EXERCISE PROMPT >> Return every line of the records that includes the string "turquoise".

┌─ DATA FOR THE TASK

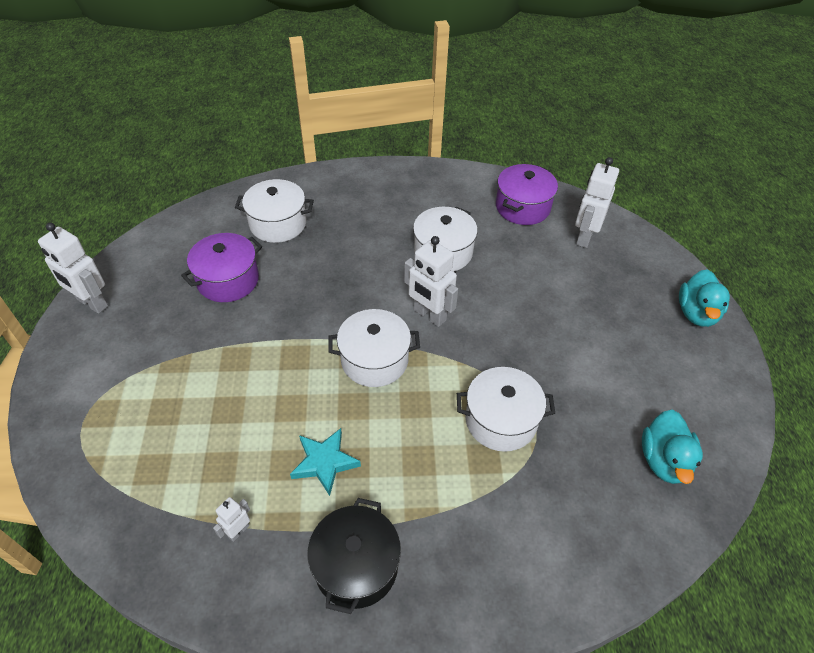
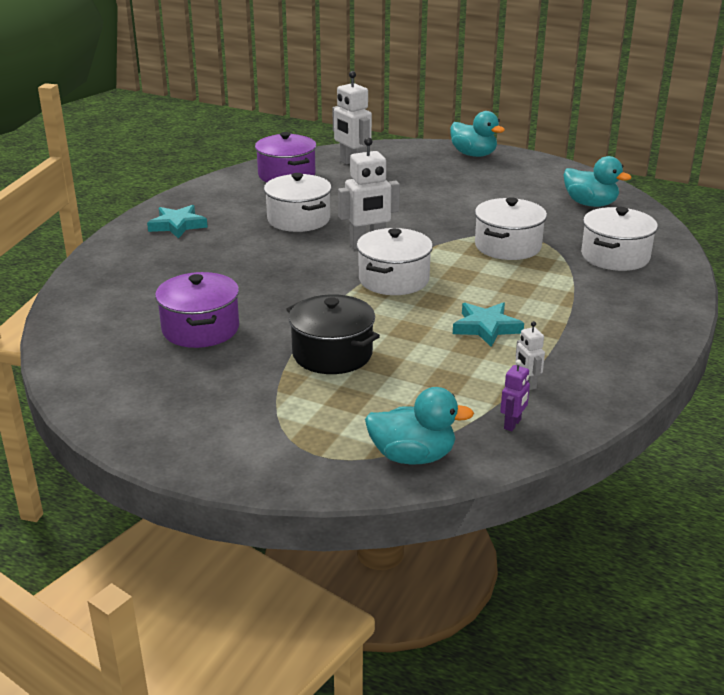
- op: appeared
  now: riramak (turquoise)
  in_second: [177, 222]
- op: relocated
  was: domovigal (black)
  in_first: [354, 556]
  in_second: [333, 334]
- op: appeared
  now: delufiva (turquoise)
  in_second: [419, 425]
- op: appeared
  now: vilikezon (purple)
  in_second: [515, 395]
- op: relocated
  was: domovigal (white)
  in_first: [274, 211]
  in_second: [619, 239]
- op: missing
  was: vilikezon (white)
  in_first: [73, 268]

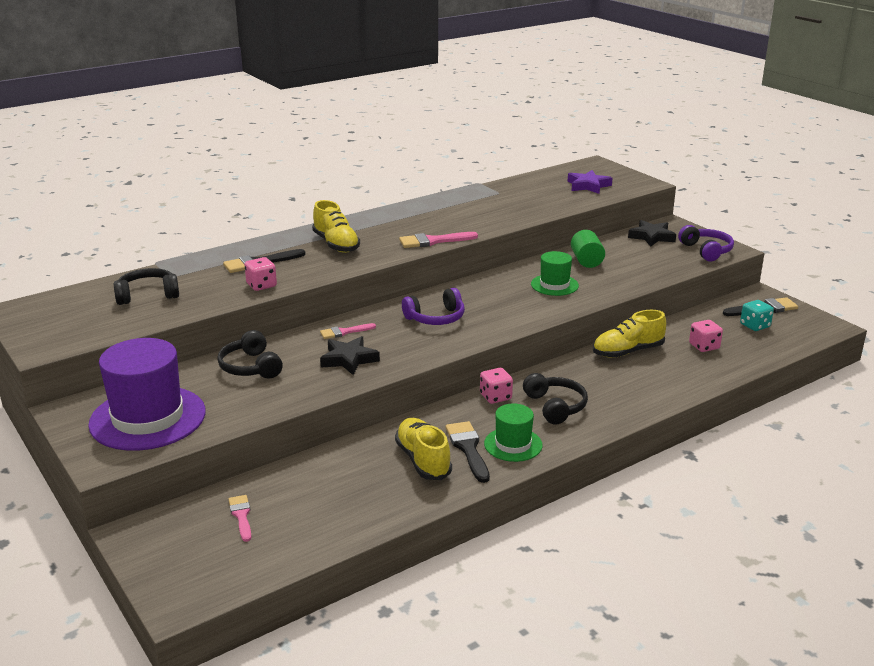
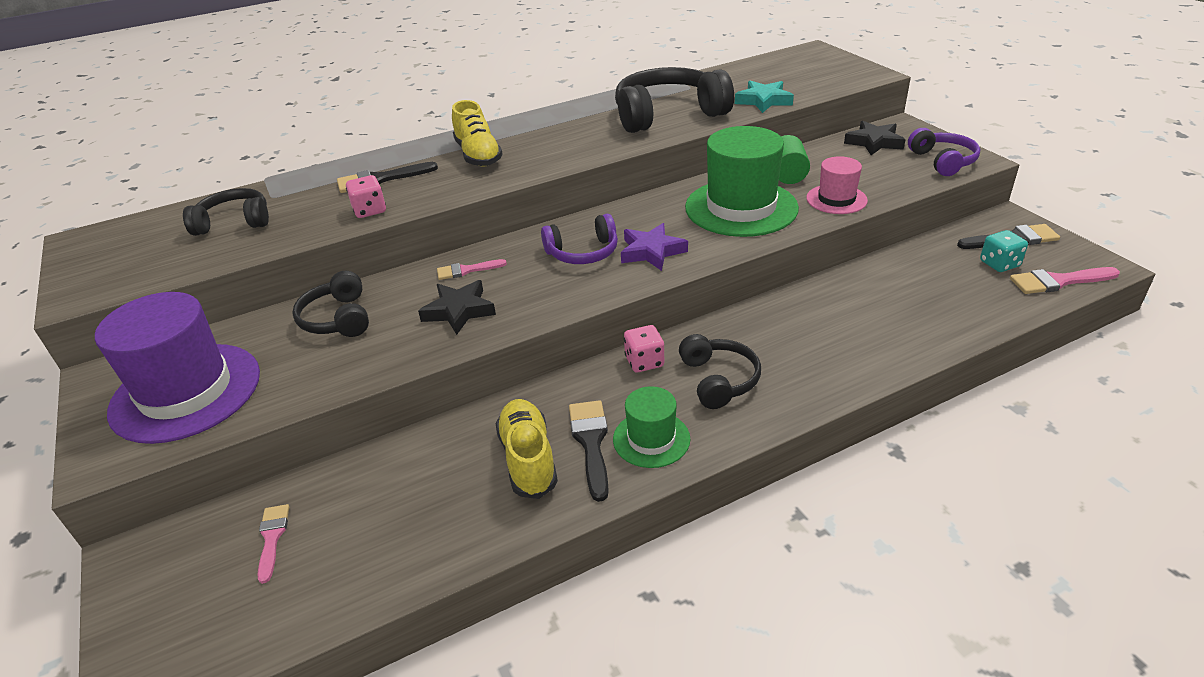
- op: appeared
  now: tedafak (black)
  in_second: [674, 100]
- op: relocated
  was: riramak (purple)
  in_first: [590, 182]
  in_second: [654, 247]
- op: size
  was:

└─

TASK RESULT >>
  now: riramak (turquoise)
  now: delufiva (turquoise)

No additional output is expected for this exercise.